#### [What this task involves]
Repeat, exactly and completely, the entries shown underneath.

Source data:
------------------------------------

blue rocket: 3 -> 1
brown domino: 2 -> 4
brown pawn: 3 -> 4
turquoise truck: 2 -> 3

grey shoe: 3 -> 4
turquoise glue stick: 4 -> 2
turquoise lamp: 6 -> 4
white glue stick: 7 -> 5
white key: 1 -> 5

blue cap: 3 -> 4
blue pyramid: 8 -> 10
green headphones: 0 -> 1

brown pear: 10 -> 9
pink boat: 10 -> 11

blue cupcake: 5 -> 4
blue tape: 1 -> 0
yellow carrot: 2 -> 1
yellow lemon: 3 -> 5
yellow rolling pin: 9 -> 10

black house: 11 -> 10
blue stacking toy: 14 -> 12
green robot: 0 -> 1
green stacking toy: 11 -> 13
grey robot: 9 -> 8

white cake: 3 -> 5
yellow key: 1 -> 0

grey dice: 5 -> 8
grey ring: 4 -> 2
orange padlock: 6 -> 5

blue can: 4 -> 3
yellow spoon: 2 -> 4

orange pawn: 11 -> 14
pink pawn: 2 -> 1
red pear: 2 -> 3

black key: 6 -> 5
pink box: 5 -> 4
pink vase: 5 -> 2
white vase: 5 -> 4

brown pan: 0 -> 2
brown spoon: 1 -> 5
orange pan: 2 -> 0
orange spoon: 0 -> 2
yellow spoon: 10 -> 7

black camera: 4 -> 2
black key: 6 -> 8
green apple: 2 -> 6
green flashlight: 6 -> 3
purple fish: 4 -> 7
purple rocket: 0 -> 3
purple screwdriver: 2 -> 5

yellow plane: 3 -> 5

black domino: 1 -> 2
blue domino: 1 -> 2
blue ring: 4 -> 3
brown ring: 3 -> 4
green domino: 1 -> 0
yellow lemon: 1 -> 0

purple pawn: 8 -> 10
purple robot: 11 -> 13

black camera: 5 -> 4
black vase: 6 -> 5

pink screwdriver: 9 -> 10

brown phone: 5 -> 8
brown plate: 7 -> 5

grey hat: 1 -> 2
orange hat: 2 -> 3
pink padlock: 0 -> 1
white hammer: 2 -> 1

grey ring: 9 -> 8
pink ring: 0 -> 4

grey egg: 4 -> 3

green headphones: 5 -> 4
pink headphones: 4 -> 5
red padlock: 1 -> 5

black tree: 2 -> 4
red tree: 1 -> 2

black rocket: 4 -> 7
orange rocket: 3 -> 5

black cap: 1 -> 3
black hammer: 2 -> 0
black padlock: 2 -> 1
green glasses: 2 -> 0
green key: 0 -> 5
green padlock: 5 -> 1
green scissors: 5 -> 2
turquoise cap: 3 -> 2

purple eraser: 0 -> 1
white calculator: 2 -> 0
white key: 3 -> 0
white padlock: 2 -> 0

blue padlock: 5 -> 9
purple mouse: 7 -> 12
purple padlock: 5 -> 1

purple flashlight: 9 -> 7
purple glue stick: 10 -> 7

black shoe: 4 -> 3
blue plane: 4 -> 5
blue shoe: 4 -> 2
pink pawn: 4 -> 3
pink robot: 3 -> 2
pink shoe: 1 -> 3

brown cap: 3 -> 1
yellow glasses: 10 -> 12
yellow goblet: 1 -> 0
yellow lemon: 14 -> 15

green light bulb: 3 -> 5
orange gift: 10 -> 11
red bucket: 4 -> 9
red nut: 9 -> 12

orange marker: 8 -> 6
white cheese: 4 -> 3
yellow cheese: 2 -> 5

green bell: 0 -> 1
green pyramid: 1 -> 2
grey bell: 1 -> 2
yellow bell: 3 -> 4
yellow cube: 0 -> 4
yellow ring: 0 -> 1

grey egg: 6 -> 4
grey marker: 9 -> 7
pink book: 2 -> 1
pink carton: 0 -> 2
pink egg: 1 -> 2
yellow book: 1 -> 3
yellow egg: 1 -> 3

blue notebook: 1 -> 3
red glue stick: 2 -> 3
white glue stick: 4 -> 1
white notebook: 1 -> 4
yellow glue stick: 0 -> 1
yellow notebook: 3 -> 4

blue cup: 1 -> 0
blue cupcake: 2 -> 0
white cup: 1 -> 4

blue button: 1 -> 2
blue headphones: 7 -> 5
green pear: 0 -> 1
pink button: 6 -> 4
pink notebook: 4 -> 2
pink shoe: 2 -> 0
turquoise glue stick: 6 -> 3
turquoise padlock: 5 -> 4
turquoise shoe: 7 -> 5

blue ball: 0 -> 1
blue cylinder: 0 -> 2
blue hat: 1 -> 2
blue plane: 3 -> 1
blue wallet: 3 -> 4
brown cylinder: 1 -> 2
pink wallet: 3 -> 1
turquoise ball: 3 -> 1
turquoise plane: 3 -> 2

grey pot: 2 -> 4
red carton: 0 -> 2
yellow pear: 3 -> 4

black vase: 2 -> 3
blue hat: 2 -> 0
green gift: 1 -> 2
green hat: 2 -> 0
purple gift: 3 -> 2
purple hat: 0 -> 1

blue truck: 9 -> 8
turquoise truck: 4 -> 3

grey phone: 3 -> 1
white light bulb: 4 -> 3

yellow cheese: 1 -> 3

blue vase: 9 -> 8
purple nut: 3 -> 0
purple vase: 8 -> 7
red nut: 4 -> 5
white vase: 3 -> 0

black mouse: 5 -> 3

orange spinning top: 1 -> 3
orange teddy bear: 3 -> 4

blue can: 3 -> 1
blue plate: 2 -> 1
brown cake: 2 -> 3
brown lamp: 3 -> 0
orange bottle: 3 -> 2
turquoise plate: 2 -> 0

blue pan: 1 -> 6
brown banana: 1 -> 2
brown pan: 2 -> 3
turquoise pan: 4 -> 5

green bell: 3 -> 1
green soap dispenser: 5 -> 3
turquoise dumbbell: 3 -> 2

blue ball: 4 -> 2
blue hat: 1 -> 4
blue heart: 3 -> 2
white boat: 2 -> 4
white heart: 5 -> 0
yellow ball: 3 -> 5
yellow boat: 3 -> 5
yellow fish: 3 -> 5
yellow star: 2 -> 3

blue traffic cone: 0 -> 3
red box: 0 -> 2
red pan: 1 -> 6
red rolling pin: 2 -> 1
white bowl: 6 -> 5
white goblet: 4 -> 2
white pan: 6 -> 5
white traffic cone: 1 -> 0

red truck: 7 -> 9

------------------------------------

#### [Response to this task]
blue rocket: 3 -> 1
brown domino: 2 -> 4
brown pawn: 3 -> 4
turquoise truck: 2 -> 3

grey shoe: 3 -> 4
turquoise glue stick: 4 -> 2
turquoise lamp: 6 -> 4
white glue stick: 7 -> 5
white key: 1 -> 5

blue cap: 3 -> 4
blue pyramid: 8 -> 10
green headphones: 0 -> 1

brown pear: 10 -> 9
pink boat: 10 -> 11

blue cupcake: 5 -> 4
blue tape: 1 -> 0
yellow carrot: 2 -> 1
yellow lemon: 3 -> 5
yellow rolling pin: 9 -> 10

black house: 11 -> 10
blue stacking toy: 14 -> 12
green robot: 0 -> 1
green stacking toy: 11 -> 13
grey robot: 9 -> 8

white cake: 3 -> 5
yellow key: 1 -> 0

grey dice: 5 -> 8
grey ring: 4 -> 2
orange padlock: 6 -> 5

blue can: 4 -> 3
yellow spoon: 2 -> 4

orange pawn: 11 -> 14
pink pawn: 2 -> 1
red pear: 2 -> 3

black key: 6 -> 5
pink box: 5 -> 4
pink vase: 5 -> 2
white vase: 5 -> 4

brown pan: 0 -> 2
brown spoon: 1 -> 5
orange pan: 2 -> 0
orange spoon: 0 -> 2
yellow spoon: 10 -> 7

black camera: 4 -> 2
black key: 6 -> 8
green apple: 2 -> 6
green flashlight: 6 -> 3
purple fish: 4 -> 7
purple rocket: 0 -> 3
purple screwdriver: 2 -> 5

yellow plane: 3 -> 5

black domino: 1 -> 2
blue domino: 1 -> 2
blue ring: 4 -> 3
brown ring: 3 -> 4
green domino: 1 -> 0
yellow lemon: 1 -> 0

purple pawn: 8 -> 10
purple robot: 11 -> 13

black camera: 5 -> 4
black vase: 6 -> 5

pink screwdriver: 9 -> 10

brown phone: 5 -> 8
brown plate: 7 -> 5

grey hat: 1 -> 2
orange hat: 2 -> 3
pink padlock: 0 -> 1
white hammer: 2 -> 1

grey ring: 9 -> 8
pink ring: 0 -> 4

grey egg: 4 -> 3

green headphones: 5 -> 4
pink headphones: 4 -> 5
red padlock: 1 -> 5

black tree: 2 -> 4
red tree: 1 -> 2

black rocket: 4 -> 7
orange rocket: 3 -> 5

black cap: 1 -> 3
black hammer: 2 -> 0
black padlock: 2 -> 1
green glasses: 2 -> 0
green key: 0 -> 5
green padlock: 5 -> 1
green scissors: 5 -> 2
turquoise cap: 3 -> 2

purple eraser: 0 -> 1
white calculator: 2 -> 0
white key: 3 -> 0
white padlock: 2 -> 0

blue padlock: 5 -> 9
purple mouse: 7 -> 12
purple padlock: 5 -> 1

purple flashlight: 9 -> 7
purple glue stick: 10 -> 7

black shoe: 4 -> 3
blue plane: 4 -> 5
blue shoe: 4 -> 2
pink pawn: 4 -> 3
pink robot: 3 -> 2
pink shoe: 1 -> 3

brown cap: 3 -> 1
yellow glasses: 10 -> 12
yellow goblet: 1 -> 0
yellow lemon: 14 -> 15

green light bulb: 3 -> 5
orange gift: 10 -> 11
red bucket: 4 -> 9
red nut: 9 -> 12

orange marker: 8 -> 6
white cheese: 4 -> 3
yellow cheese: 2 -> 5

green bell: 0 -> 1
green pyramid: 1 -> 2
grey bell: 1 -> 2
yellow bell: 3 -> 4
yellow cube: 0 -> 4
yellow ring: 0 -> 1

grey egg: 6 -> 4
grey marker: 9 -> 7
pink book: 2 -> 1
pink carton: 0 -> 2
pink egg: 1 -> 2
yellow book: 1 -> 3
yellow egg: 1 -> 3

blue notebook: 1 -> 3
red glue stick: 2 -> 3
white glue stick: 4 -> 1
white notebook: 1 -> 4
yellow glue stick: 0 -> 1
yellow notebook: 3 -> 4

blue cup: 1 -> 0
blue cupcake: 2 -> 0
white cup: 1 -> 4

blue button: 1 -> 2
blue headphones: 7 -> 5
green pear: 0 -> 1
pink button: 6 -> 4
pink notebook: 4 -> 2
pink shoe: 2 -> 0
turquoise glue stick: 6 -> 3
turquoise padlock: 5 -> 4
turquoise shoe: 7 -> 5

blue ball: 0 -> 1
blue cylinder: 0 -> 2
blue hat: 1 -> 2
blue plane: 3 -> 1
blue wallet: 3 -> 4
brown cylinder: 1 -> 2
pink wallet: 3 -> 1
turquoise ball: 3 -> 1
turquoise plane: 3 -> 2

grey pot: 2 -> 4
red carton: 0 -> 2
yellow pear: 3 -> 4

black vase: 2 -> 3
blue hat: 2 -> 0
green gift: 1 -> 2
green hat: 2 -> 0
purple gift: 3 -> 2
purple hat: 0 -> 1

blue truck: 9 -> 8
turquoise truck: 4 -> 3

grey phone: 3 -> 1
white light bulb: 4 -> 3

yellow cheese: 1 -> 3

blue vase: 9 -> 8
purple nut: 3 -> 0
purple vase: 8 -> 7
red nut: 4 -> 5
white vase: 3 -> 0

black mouse: 5 -> 3

orange spinning top: 1 -> 3
orange teddy bear: 3 -> 4

blue can: 3 -> 1
blue plate: 2 -> 1
brown cake: 2 -> 3
brown lamp: 3 -> 0
orange bottle: 3 -> 2
turquoise plate: 2 -> 0

blue pan: 1 -> 6
brown banana: 1 -> 2
brown pan: 2 -> 3
turquoise pan: 4 -> 5

green bell: 3 -> 1
green soap dispenser: 5 -> 3
turquoise dumbbell: 3 -> 2

blue ball: 4 -> 2
blue hat: 1 -> 4
blue heart: 3 -> 2
white boat: 2 -> 4
white heart: 5 -> 0
yellow ball: 3 -> 5
yellow boat: 3 -> 5
yellow fish: 3 -> 5
yellow star: 2 -> 3

blue traffic cone: 0 -> 3
red box: 0 -> 2
red pan: 1 -> 6
red rolling pin: 2 -> 1
white bowl: 6 -> 5
white goblet: 4 -> 2
white pan: 6 -> 5
white traffic cone: 1 -> 0

red truck: 7 -> 9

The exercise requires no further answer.